### [Directions]
Every record must appear in the response exactly as given.

*** Opening of Material to process ***

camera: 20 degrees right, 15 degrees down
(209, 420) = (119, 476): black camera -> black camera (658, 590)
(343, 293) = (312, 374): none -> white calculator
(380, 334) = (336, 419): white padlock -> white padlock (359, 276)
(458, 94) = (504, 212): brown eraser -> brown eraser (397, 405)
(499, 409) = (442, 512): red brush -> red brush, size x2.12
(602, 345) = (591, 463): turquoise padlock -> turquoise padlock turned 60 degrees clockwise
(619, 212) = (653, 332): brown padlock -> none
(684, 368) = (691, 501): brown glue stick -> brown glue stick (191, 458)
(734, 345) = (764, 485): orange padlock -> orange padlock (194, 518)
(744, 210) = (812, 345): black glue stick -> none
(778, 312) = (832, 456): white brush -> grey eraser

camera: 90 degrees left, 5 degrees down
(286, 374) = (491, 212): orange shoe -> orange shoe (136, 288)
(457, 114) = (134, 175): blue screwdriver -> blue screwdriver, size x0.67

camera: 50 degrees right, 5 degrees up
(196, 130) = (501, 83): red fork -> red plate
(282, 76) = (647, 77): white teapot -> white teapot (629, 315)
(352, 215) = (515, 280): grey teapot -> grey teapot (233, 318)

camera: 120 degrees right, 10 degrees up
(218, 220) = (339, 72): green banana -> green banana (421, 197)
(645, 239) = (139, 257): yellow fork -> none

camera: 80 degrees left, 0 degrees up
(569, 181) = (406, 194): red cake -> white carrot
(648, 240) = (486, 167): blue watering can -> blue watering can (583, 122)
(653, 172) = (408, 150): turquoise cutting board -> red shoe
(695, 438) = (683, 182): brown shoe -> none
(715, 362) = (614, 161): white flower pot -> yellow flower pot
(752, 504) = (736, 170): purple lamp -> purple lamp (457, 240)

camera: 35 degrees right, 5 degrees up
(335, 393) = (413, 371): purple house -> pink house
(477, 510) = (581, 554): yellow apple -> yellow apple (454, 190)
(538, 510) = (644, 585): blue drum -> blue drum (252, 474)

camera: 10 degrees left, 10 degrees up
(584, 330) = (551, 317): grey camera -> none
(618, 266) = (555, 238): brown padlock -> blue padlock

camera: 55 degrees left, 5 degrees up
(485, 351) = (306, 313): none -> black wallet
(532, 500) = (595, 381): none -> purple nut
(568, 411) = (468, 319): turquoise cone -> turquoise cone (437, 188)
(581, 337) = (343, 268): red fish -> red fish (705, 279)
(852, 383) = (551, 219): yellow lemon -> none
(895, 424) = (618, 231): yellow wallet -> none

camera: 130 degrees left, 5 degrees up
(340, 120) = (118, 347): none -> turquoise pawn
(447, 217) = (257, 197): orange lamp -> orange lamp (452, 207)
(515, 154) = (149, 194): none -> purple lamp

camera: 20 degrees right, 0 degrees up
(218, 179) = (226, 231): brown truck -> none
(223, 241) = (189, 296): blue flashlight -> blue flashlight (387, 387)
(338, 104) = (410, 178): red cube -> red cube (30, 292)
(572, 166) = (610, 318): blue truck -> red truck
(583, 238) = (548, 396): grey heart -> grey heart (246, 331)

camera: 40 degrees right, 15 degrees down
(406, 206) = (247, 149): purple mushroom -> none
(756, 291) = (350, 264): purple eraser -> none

*** Close of Material to process ***

### [Solution for this exercise]
camera: 20 degrees right, 15 degrees down
(209, 420) = (119, 476): black camera -> black camera (658, 590)
(343, 293) = (312, 374): none -> white calculator
(380, 334) = (336, 419): white padlock -> white padlock (359, 276)
(458, 94) = (504, 212): brown eraser -> brown eraser (397, 405)
(499, 409) = (442, 512): red brush -> red brush, size x2.12
(602, 345) = (591, 463): turquoise padlock -> turquoise padlock turned 60 degrees clockwise
(619, 212) = (653, 332): brown padlock -> none
(684, 368) = (691, 501): brown glue stick -> brown glue stick (191, 458)
(734, 345) = (764, 485): orange padlock -> orange padlock (194, 518)
(744, 210) = (812, 345): black glue stick -> none
(778, 312) = (832, 456): white brush -> grey eraser

camera: 90 degrees left, 5 degrees down
(286, 374) = (491, 212): orange shoe -> orange shoe (136, 288)
(457, 114) = (134, 175): blue screwdriver -> blue screwdriver, size x0.67

camera: 50 degrees right, 5 degrees up
(196, 130) = (501, 83): red fork -> red plate
(282, 76) = (647, 77): white teapot -> white teapot (629, 315)
(352, 215) = (515, 280): grey teapot -> grey teapot (233, 318)

camera: 120 degrees right, 10 degrees up
(218, 220) = (339, 72): green banana -> green banana (421, 197)
(645, 239) = (139, 257): yellow fork -> none

camera: 80 degrees left, 0 degrees up
(569, 181) = (406, 194): red cake -> white carrot
(648, 240) = (486, 167): blue watering can -> blue watering can (583, 122)
(653, 172) = (408, 150): turquoise cutting board -> red shoe
(695, 438) = (683, 182): brown shoe -> none
(715, 362) = (614, 161): white flower pot -> yellow flower pot
(752, 504) = (736, 170): purple lamp -> purple lamp (457, 240)

camera: 35 degrees right, 5 degrees up
(335, 393) = (413, 371): purple house -> pink house
(477, 510) = (581, 554): yellow apple -> yellow apple (454, 190)
(538, 510) = (644, 585): blue drum -> blue drum (252, 474)

camera: 10 degrees left, 10 degrees up
(584, 330) = (551, 317): grey camera -> none
(618, 266) = (555, 238): brown padlock -> blue padlock

camera: 55 degrees left, 5 degrees up
(485, 351) = (306, 313): none -> black wallet
(532, 500) = (595, 381): none -> purple nut
(568, 411) = (468, 319): turquoise cone -> turquoise cone (437, 188)
(581, 337) = (343, 268): red fish -> red fish (705, 279)
(852, 383) = (551, 219): yellow lemon -> none
(895, 424) = (618, 231): yellow wallet -> none

camera: 130 degrees left, 5 degrees up
(340, 120) = (118, 347): none -> turquoise pawn
(447, 217) = (257, 197): orange lamp -> orange lamp (452, 207)
(515, 154) = (149, 194): none -> purple lamp

camera: 20 degrees right, 0 degrees up
(218, 179) = (226, 231): brown truck -> none
(223, 241) = (189, 296): blue flashlight -> blue flashlight (387, 387)
(338, 104) = (410, 178): red cube -> red cube (30, 292)
(572, 166) = (610, 318): blue truck -> red truck
(583, 238) = (548, 396): grey heart -> grey heart (246, 331)

camera: 40 degrees right, 15 degrees down
(406, 206) = (247, 149): purple mushroom -> none
(756, 291) = (350, 264): purple eraser -> none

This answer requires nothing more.